[[ Data shown, beginning ]]
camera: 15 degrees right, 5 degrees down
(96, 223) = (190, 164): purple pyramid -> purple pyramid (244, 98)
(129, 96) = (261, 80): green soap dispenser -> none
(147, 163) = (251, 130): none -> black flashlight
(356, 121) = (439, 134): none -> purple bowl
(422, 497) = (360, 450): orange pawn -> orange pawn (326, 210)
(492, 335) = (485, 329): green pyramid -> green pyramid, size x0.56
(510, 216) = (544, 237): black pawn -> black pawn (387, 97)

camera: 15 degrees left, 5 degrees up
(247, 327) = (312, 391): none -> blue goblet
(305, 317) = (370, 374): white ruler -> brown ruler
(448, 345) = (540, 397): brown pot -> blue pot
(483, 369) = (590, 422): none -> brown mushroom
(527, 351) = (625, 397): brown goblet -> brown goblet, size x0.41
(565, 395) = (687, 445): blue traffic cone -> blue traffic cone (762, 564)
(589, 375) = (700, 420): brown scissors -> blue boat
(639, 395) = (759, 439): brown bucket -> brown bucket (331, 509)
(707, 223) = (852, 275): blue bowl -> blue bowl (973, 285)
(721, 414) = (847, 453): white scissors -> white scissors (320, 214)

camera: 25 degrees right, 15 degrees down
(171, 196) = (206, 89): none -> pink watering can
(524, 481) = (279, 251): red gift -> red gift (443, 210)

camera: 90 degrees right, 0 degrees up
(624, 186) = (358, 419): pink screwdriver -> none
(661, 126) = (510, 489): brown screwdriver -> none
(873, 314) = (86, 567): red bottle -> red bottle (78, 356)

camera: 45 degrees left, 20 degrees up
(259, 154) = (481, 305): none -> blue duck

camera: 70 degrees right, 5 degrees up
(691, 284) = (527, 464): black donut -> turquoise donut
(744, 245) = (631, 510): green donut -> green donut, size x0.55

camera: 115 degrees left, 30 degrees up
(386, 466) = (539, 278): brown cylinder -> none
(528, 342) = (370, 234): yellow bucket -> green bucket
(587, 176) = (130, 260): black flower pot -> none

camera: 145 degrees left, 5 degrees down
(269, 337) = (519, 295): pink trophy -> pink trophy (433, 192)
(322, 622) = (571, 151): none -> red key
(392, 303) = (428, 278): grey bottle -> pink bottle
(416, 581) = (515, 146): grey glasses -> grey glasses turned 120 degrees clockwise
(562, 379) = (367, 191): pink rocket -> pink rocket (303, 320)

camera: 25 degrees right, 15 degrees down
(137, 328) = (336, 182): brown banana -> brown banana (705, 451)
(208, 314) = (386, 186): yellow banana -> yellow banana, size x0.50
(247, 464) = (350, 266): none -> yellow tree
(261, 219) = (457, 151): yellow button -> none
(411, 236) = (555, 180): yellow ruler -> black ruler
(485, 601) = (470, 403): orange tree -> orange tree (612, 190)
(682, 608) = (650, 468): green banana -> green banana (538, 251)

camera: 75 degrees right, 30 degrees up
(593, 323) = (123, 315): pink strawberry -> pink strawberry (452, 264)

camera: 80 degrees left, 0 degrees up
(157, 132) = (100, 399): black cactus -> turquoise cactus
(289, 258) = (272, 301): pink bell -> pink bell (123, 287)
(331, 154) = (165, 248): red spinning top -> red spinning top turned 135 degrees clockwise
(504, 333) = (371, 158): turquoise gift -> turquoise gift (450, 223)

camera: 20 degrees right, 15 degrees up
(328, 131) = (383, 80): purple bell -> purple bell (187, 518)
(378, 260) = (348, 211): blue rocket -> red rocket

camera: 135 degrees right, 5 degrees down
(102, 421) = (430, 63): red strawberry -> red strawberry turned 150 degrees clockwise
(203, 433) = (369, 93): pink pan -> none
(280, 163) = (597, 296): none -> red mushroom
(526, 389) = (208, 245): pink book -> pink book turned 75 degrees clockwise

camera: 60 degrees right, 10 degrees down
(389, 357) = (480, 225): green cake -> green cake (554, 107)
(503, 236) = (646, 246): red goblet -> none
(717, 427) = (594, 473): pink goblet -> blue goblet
[[ Data shown, end ]]
◆ The problem:
Search the data above for the string "goblet" and report each line that holds it.

◆ Reply:
(247, 327) = (312, 391): none -> blue goblet
(527, 351) = (625, 397): brown goblet -> brown goblet, size x0.41
(503, 236) = (646, 246): red goblet -> none
(717, 427) = (594, 473): pink goblet -> blue goblet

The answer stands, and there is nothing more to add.